* _Exercise objective_: Beginning at whichever line contains "white brick D8", reproduce each line of the records below word for word, ending with the last, and add nothing.

* _Data records_:
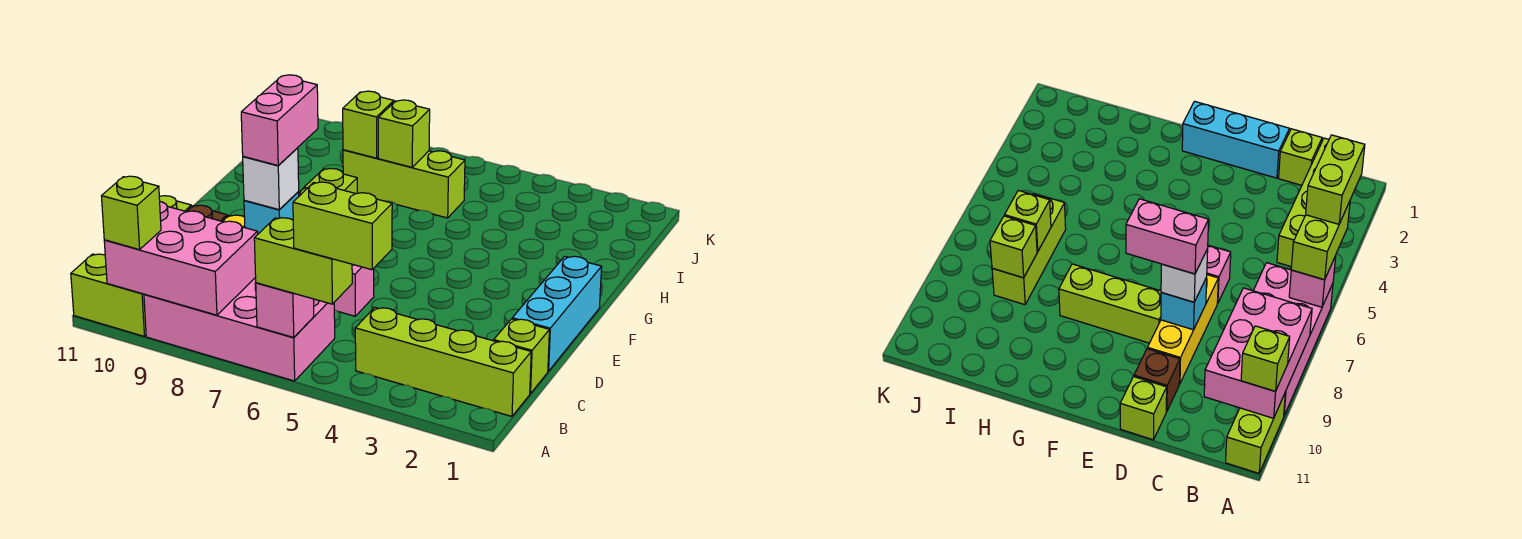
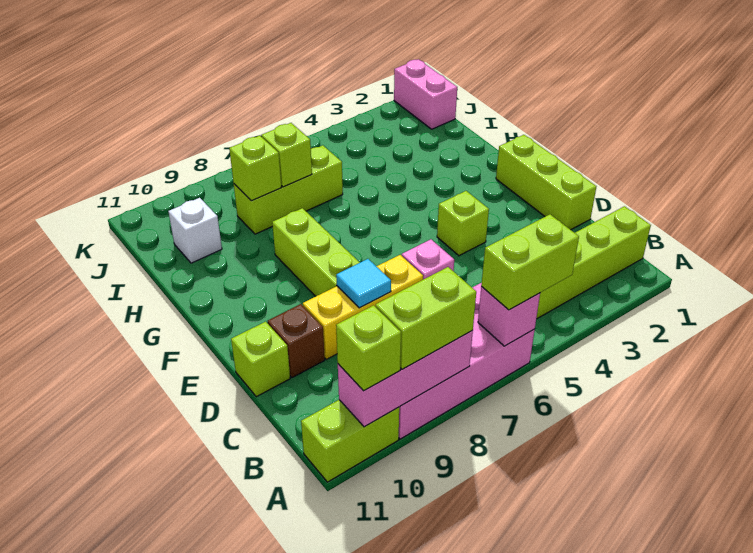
lime brick A4:A5 level 4 -> lime brick A8:A9 level 3
pink brick A8:B10 level 2 -> pink brick A8:A10 level 2
lime brick C1 level 1 -> lime brick E4 level 1
cyan brick D1:F1 level 1 -> lime brick D1:F1 level 1
cyan brick D8 level 2 -> cyan tile D8 level 2
white brick D8 level 3 -> white brick I10 level 1
pink brick D8:E8 level 4 -> pink brick J1:K1 level 1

* _Solution for this exercise_:
white brick D8 level 3 -> white brick I10 level 1
pink brick D8:E8 level 4 -> pink brick J1:K1 level 1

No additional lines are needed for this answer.